Work request: Could you filter the records below down to the lines that include the word "estrella"?

Records for this exercise:
□ □ □
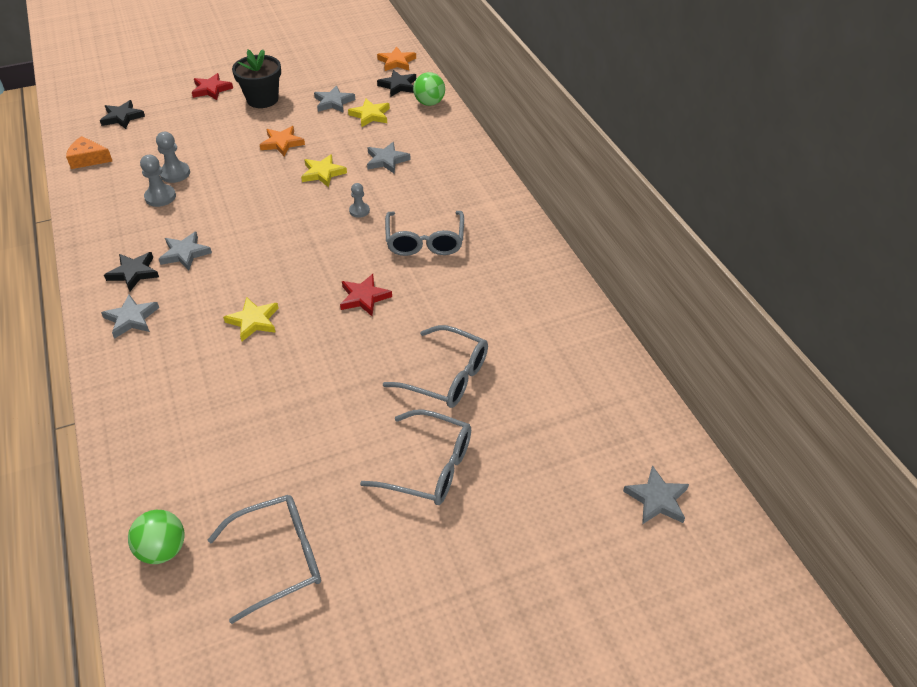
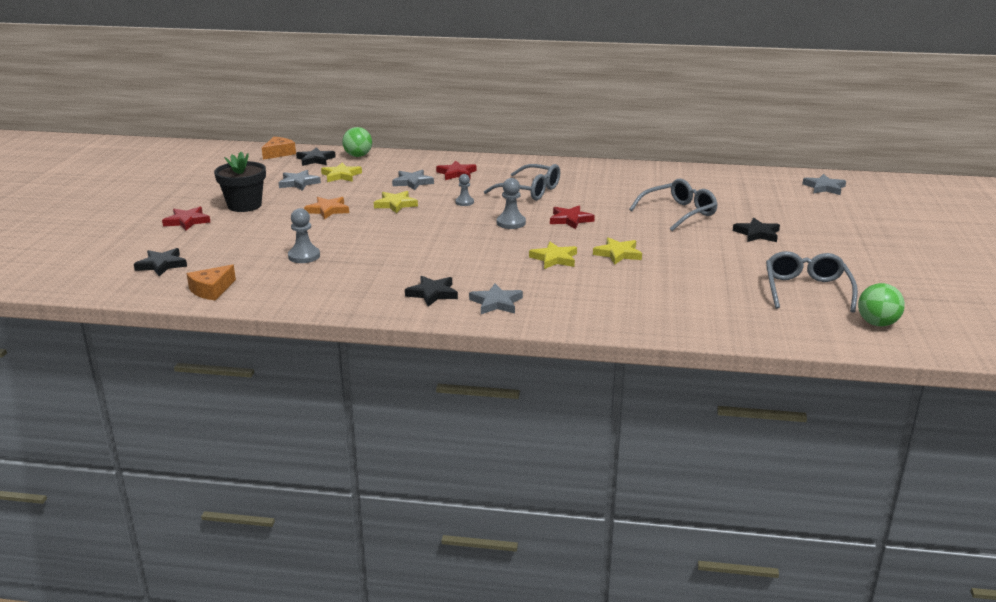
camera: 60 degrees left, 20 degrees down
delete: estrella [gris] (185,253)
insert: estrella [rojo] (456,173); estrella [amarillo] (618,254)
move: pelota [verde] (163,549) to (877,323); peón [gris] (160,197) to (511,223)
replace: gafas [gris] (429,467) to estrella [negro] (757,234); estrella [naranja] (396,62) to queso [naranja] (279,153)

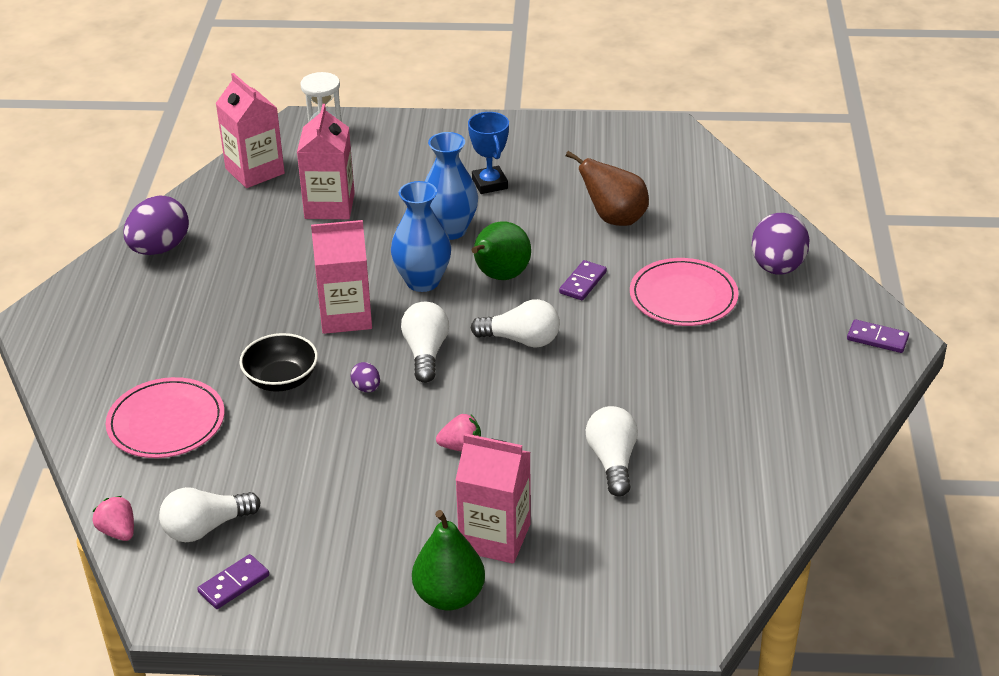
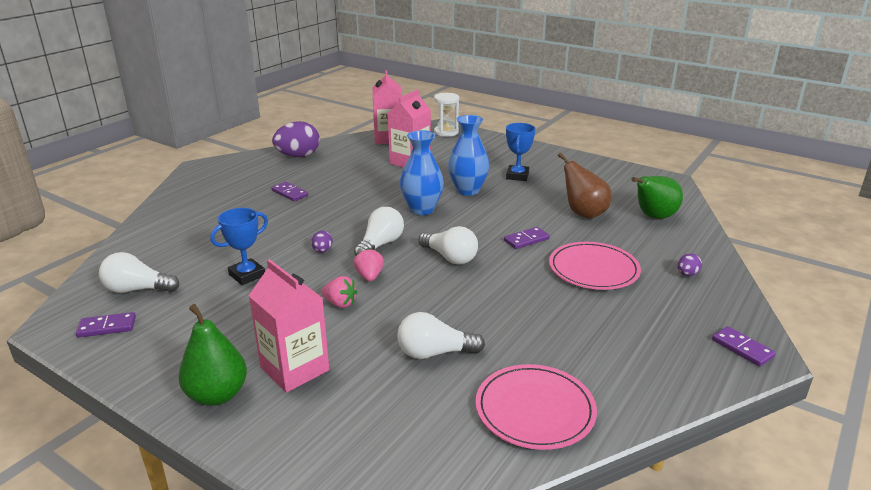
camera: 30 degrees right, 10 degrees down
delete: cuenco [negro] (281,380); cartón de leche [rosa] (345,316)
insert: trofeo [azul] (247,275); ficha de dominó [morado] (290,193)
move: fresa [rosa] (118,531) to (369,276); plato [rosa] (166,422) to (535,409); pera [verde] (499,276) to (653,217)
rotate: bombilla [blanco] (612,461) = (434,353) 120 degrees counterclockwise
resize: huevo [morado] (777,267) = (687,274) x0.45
□ □ □
Answer to this problem:
delete: estrella [gris] (185,253)
insert: estrella [rojo] (456,173); estrella [amarillo] (618,254)
replace: gafas [gris] (429,467) to estrella [negro] (757,234); estrella [naranja] (396,62) to queso [naranja] (279,153)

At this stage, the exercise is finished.